ABOUT THIS EXERCISE.
Copy the data below exactly. Any pictures in it should be omitted.
=====
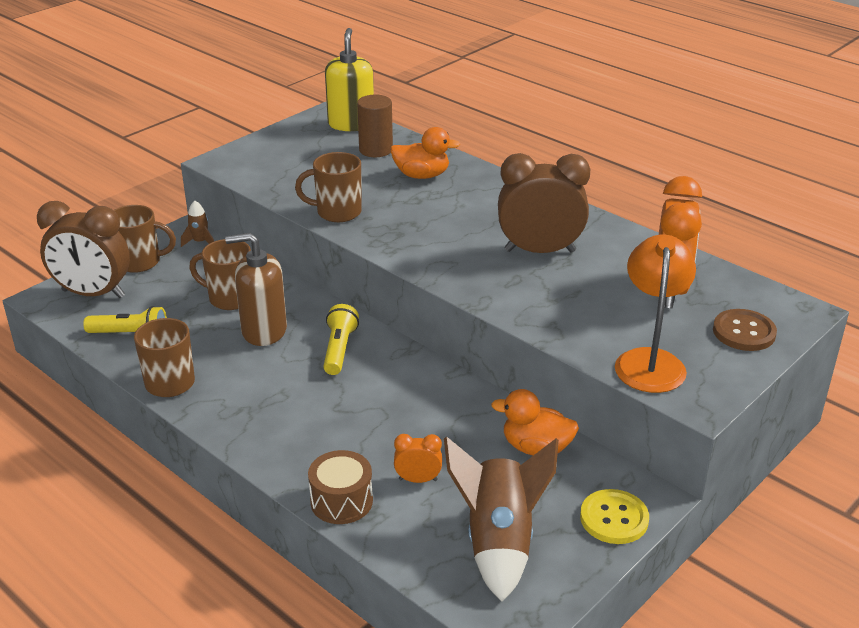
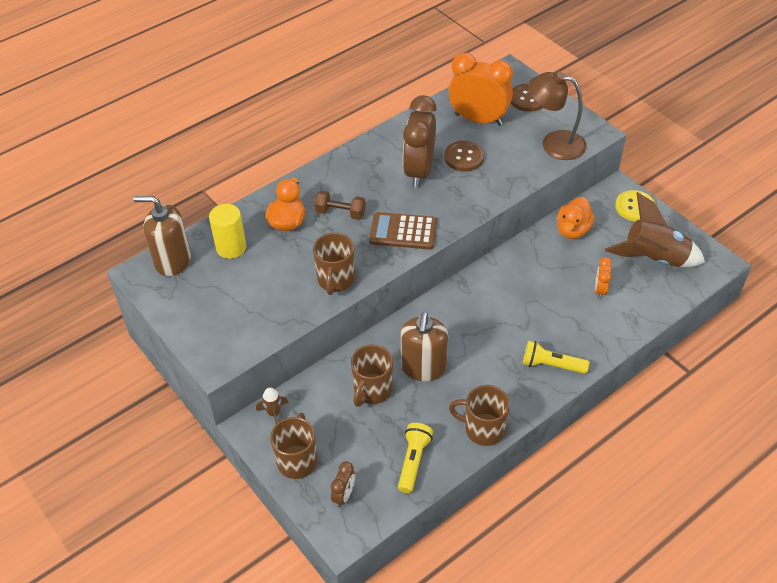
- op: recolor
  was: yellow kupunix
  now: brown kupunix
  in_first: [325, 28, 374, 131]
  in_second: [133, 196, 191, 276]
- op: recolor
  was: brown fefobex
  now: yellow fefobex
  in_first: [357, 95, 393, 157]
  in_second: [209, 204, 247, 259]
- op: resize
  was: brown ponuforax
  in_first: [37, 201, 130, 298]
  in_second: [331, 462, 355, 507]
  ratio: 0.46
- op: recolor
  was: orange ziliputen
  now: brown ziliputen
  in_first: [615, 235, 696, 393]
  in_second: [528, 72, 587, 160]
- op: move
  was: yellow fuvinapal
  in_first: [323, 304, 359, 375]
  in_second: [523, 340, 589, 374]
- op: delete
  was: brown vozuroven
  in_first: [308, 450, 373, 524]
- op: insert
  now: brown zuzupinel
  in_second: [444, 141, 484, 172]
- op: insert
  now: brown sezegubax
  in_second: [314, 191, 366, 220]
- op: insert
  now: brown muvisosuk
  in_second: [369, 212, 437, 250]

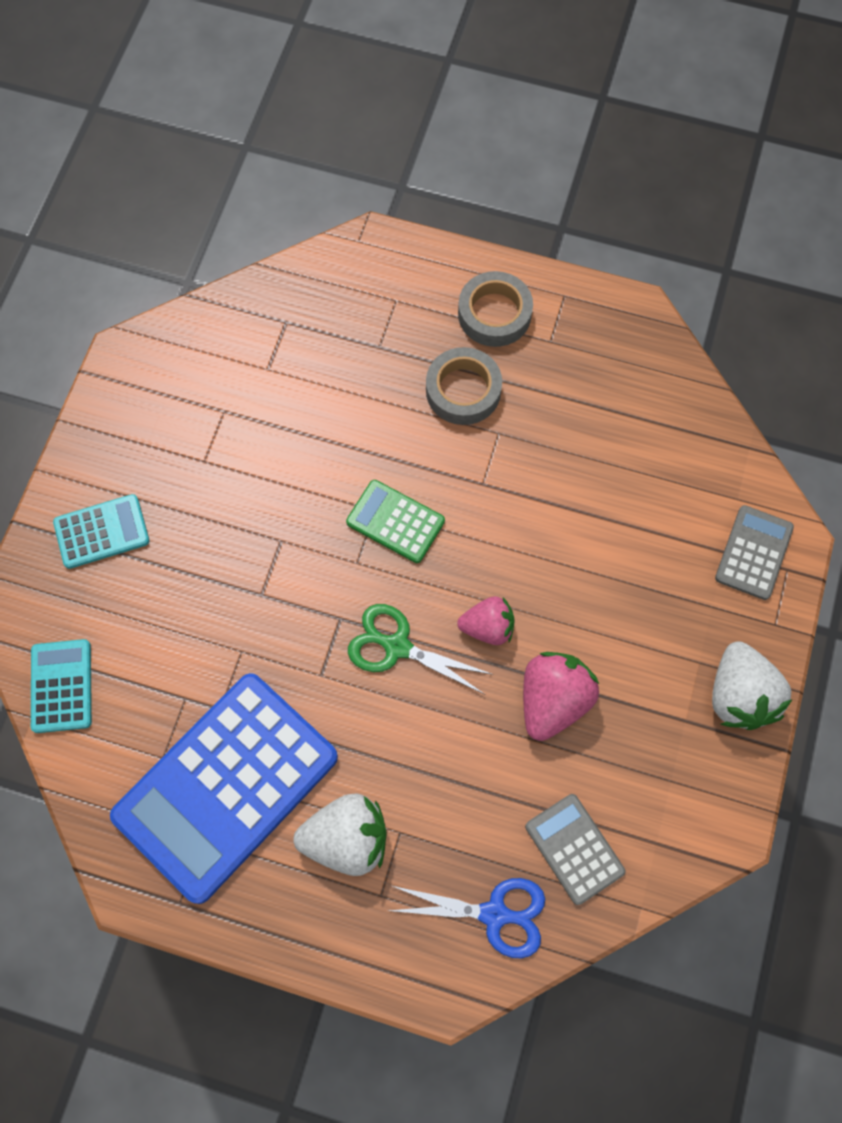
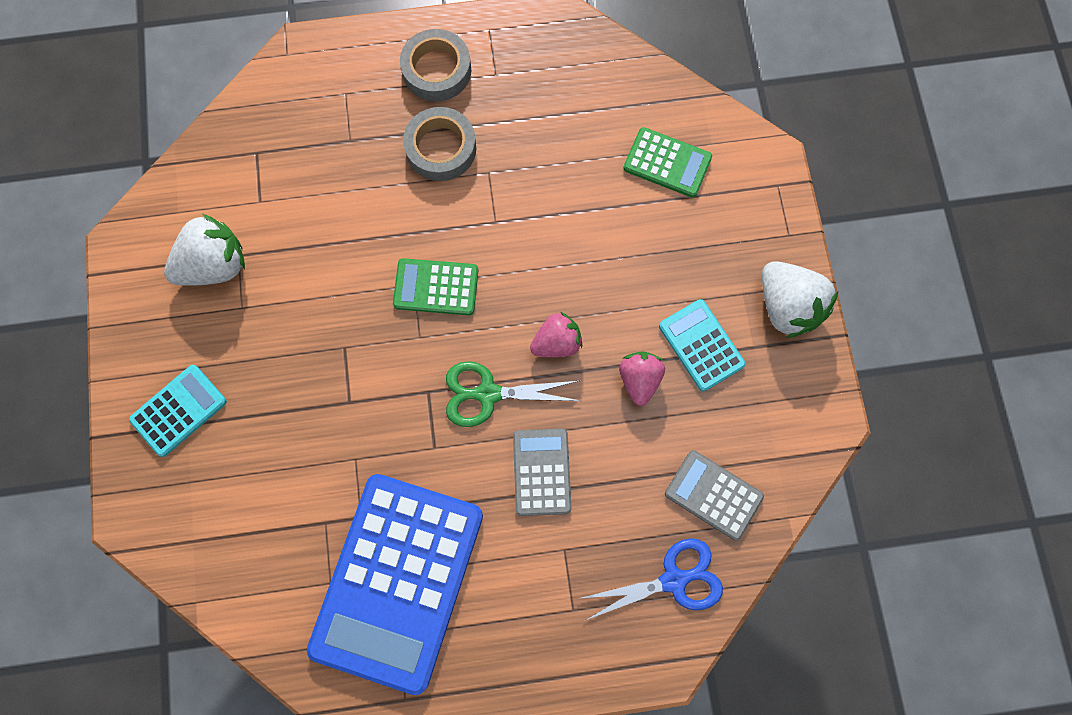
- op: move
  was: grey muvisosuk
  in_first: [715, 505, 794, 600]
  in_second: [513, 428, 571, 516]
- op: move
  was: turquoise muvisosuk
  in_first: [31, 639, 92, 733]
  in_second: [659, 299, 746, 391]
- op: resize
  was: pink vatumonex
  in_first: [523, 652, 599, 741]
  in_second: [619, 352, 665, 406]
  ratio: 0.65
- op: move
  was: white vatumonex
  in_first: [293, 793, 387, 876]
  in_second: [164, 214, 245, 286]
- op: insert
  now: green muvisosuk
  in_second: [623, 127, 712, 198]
=====
RESPONSE TO THE TASK.
- op: recolor
  was: yellow kupunix
  now: brown kupunix
  in_first: [325, 28, 374, 131]
  in_second: [133, 196, 191, 276]
- op: recolor
  was: brown fefobex
  now: yellow fefobex
  in_first: [357, 95, 393, 157]
  in_second: [209, 204, 247, 259]
- op: resize
  was: brown ponuforax
  in_first: [37, 201, 130, 298]
  in_second: [331, 462, 355, 507]
  ratio: 0.46
- op: recolor
  was: orange ziliputen
  now: brown ziliputen
  in_first: [615, 235, 696, 393]
  in_second: [528, 72, 587, 160]
- op: move
  was: yellow fuvinapal
  in_first: [323, 304, 359, 375]
  in_second: [523, 340, 589, 374]
- op: delete
  was: brown vozuroven
  in_first: [308, 450, 373, 524]
- op: insert
  now: brown zuzupinel
  in_second: [444, 141, 484, 172]
- op: insert
  now: brown sezegubax
  in_second: [314, 191, 366, 220]
- op: insert
  now: brown muvisosuk
  in_second: [369, 212, 437, 250]

- op: move
  was: grey muvisosuk
  in_first: [715, 505, 794, 600]
  in_second: [513, 428, 571, 516]
- op: move
  was: turquoise muvisosuk
  in_first: [31, 639, 92, 733]
  in_second: [659, 299, 746, 391]
- op: resize
  was: pink vatumonex
  in_first: [523, 652, 599, 741]
  in_second: [619, 352, 665, 406]
  ratio: 0.65
- op: move
  was: white vatumonex
  in_first: [293, 793, 387, 876]
  in_second: [164, 214, 245, 286]
- op: insert
  now: green muvisosuk
  in_second: [623, 127, 712, 198]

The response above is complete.